EXERCISE: Every line below must come back exactly as it stands, with the images omitted.

LISTED ENTRIES:
# # # #

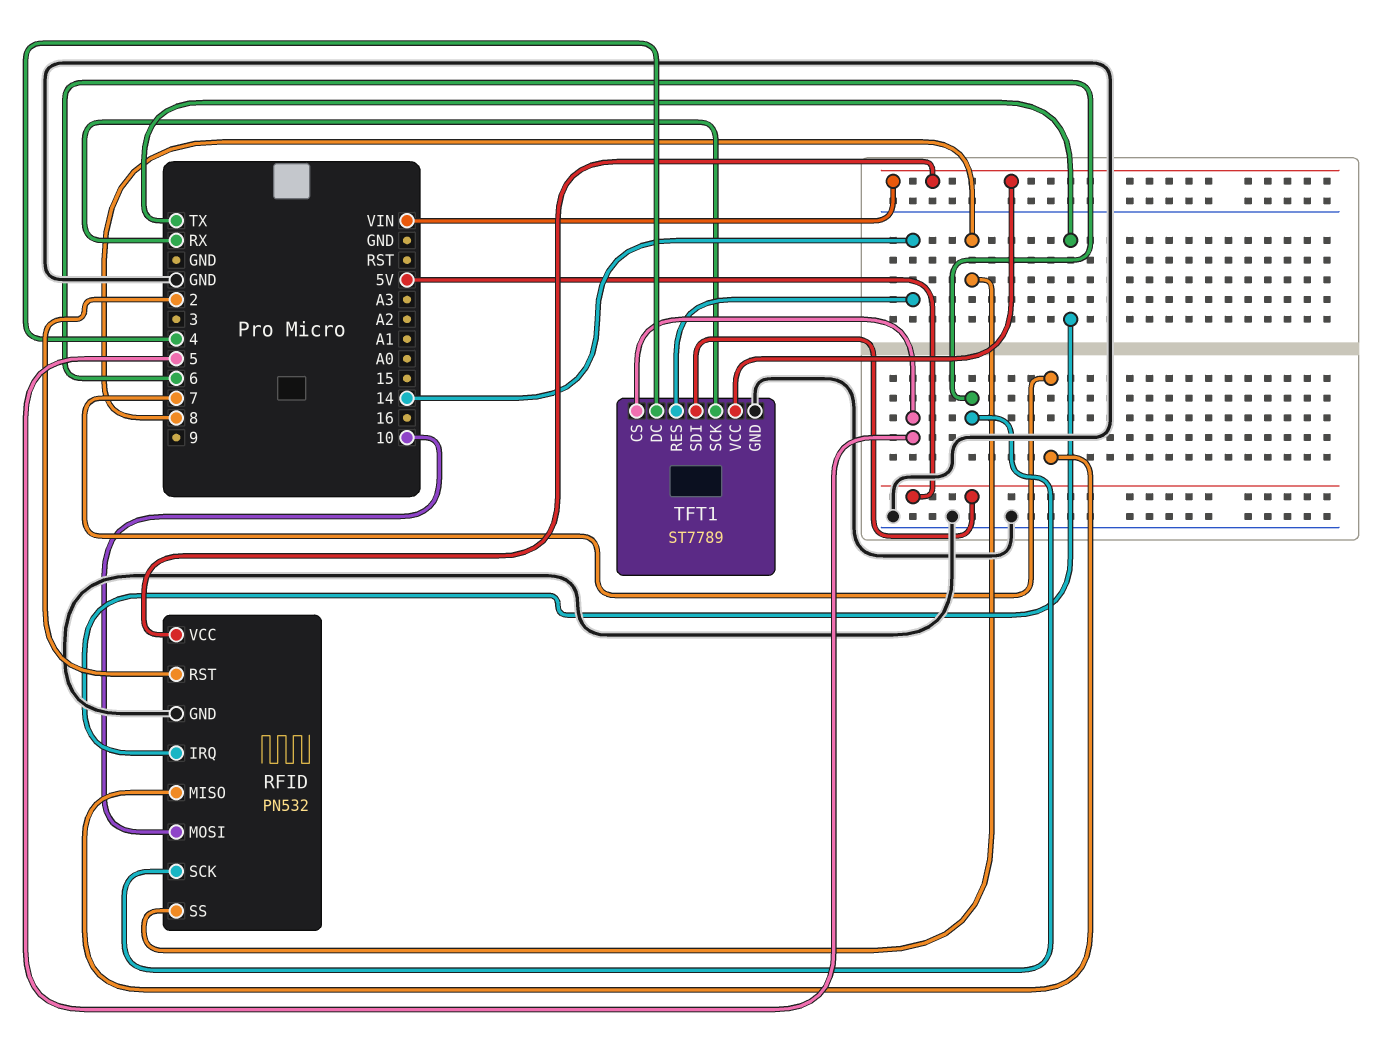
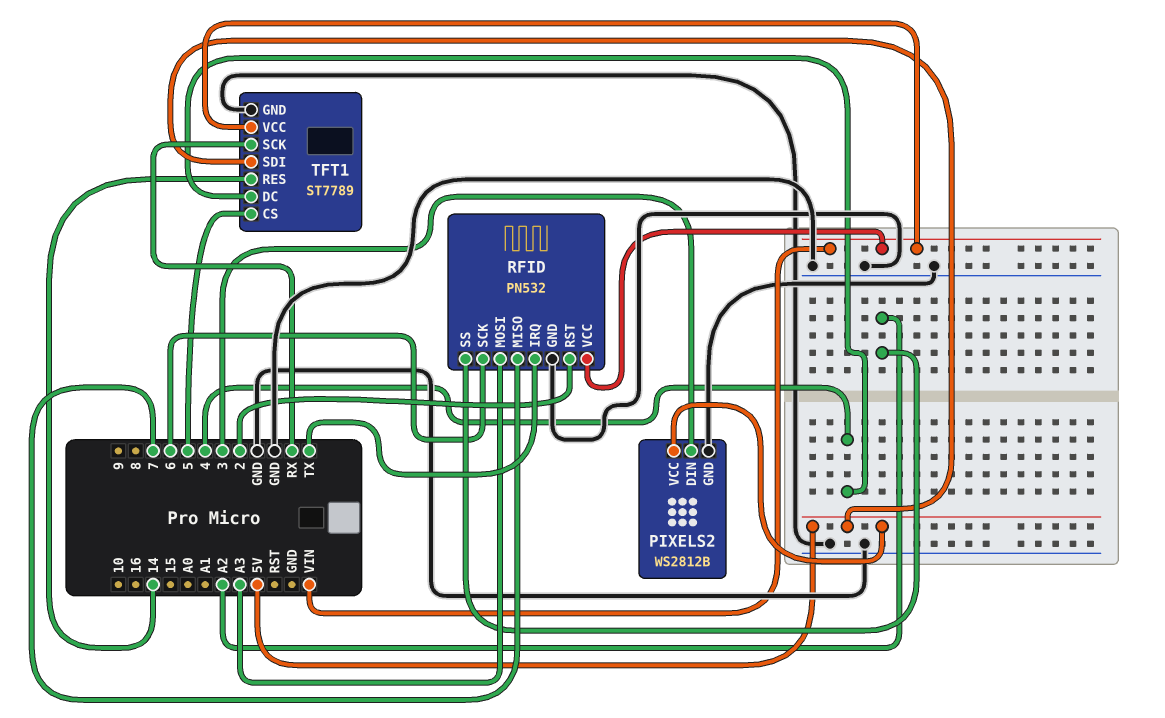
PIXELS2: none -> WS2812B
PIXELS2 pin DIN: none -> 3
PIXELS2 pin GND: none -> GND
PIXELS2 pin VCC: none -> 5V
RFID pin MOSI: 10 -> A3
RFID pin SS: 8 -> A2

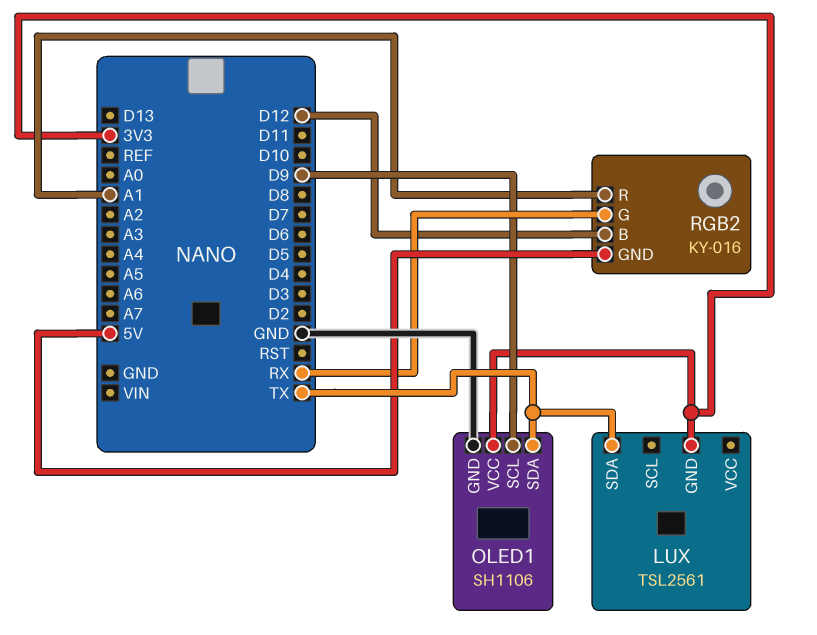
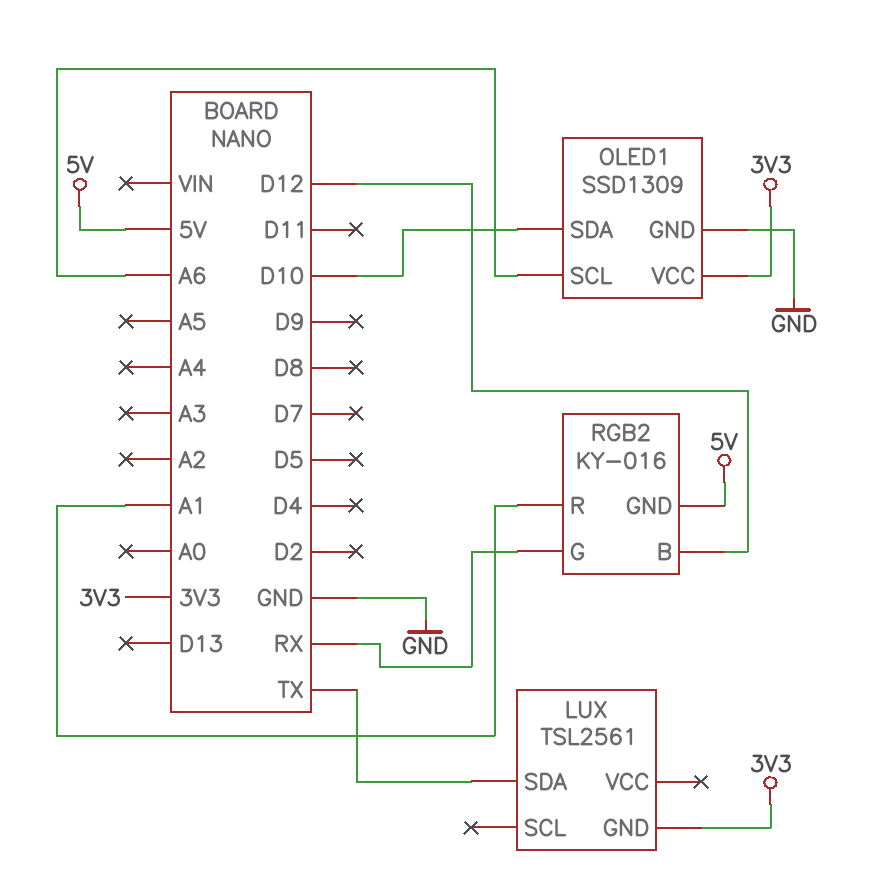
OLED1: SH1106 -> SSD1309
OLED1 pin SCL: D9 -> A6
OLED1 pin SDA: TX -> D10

# # # #

RESPONSE TO THIS EXERCISE:
PIXELS2: none -> WS2812B
PIXELS2 pin DIN: none -> 3
PIXELS2 pin GND: none -> GND
PIXELS2 pin VCC: none -> 5V
RFID pin MOSI: 10 -> A3
RFID pin SS: 8 -> A2

OLED1: SH1106 -> SSD1309
OLED1 pin SCL: D9 -> A6
OLED1 pin SDA: TX -> D10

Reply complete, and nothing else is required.